**WHAT NEEDS TO BE DONE**
Filter the rows below, copying out every line that contains the word "than".

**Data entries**
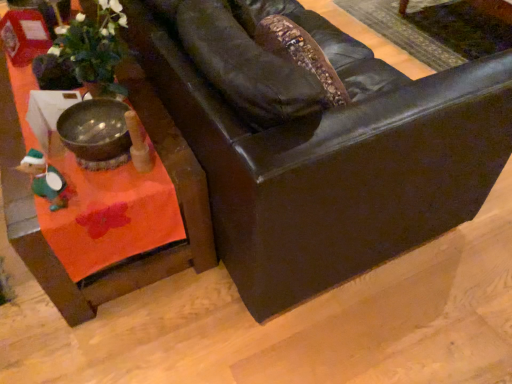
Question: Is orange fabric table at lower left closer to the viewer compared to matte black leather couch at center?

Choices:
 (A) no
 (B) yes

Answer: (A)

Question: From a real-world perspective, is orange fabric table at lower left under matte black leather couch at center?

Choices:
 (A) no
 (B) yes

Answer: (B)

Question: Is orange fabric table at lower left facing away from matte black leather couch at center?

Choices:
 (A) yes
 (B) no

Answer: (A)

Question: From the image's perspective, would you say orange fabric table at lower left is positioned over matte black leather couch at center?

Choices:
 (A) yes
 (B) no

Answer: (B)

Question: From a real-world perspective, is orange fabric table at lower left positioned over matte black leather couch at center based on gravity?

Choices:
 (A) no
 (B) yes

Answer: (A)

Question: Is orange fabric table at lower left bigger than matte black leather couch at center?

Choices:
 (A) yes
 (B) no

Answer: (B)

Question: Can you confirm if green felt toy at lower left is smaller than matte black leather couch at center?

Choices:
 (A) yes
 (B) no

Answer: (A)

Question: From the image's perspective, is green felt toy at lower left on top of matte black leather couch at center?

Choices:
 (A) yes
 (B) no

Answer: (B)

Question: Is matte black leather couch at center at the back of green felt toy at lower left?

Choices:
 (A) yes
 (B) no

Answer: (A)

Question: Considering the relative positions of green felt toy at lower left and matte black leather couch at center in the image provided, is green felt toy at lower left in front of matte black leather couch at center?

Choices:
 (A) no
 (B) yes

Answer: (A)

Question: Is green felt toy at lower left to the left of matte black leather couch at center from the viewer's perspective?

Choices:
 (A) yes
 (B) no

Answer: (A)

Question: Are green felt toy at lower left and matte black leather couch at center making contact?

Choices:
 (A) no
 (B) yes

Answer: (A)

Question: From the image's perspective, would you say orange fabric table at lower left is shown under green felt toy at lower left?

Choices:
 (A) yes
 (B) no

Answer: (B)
* * *
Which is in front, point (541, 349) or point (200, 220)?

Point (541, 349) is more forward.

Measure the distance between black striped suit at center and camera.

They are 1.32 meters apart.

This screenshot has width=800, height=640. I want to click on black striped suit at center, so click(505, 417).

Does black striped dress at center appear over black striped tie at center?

**REPLY TO THE TASK**
Question: Is orange fabric table at lower left bigger than matte black leather couch at center?
Question: Can you confirm if green felt toy at lower left is smaller than matte black leather couch at center?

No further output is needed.